◆ Task: Output the lines of the records from the one containing "orange star: (262, 51)" through the last, both ends included. Leave pictures out.
======== Data
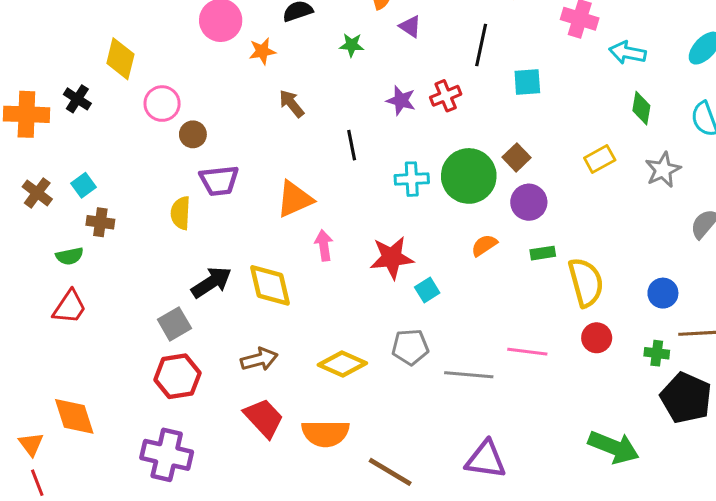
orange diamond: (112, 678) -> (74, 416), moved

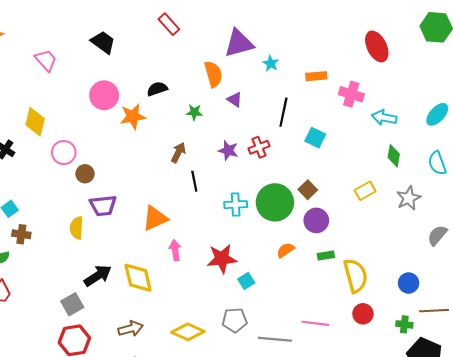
orange star: (262, 51) -> (133, 116), size x1.4
cyan square: (527, 82) -> (315, 138), turned 30
brown arrow: (292, 104) -> (178, 153), moved, turned 66

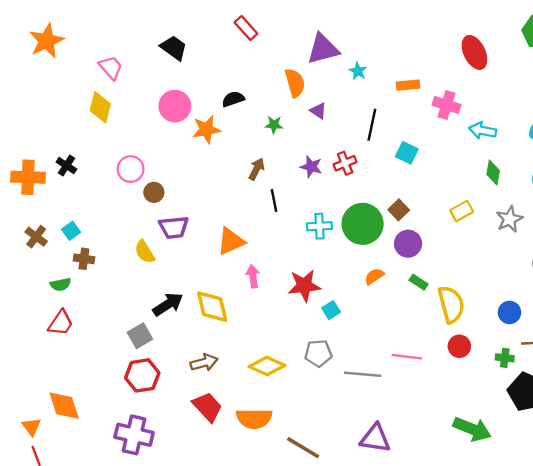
yellow diamond: (35, 122) -> (100, 107), moved
yellow semicircle: (77, 228) -> (145, 252), turned -35
green rectangle: (326, 255) -> (419, 282), turned 42

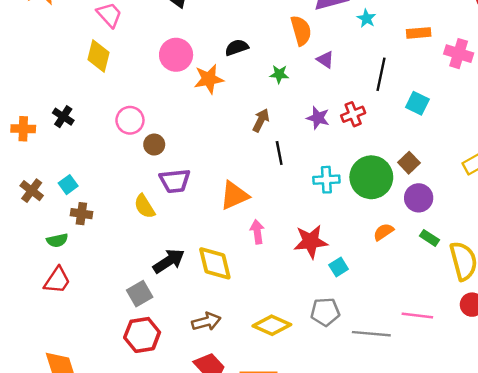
orange cross: (28, 177) -> (23, 129), size x0.7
================
◆ Answer space:
orange star: (262, 51) -> (133, 116), size x1.4
cyan square: (527, 82) -> (315, 138), turned 30
brown arrow: (292, 104) -> (178, 153), moved, turned 66

yellow diamond: (35, 122) -> (100, 107), moved
yellow semicircle: (77, 228) -> (145, 252), turned -35
green rectangle: (326, 255) -> (419, 282), turned 42

orange cross: (28, 177) -> (23, 129), size x0.7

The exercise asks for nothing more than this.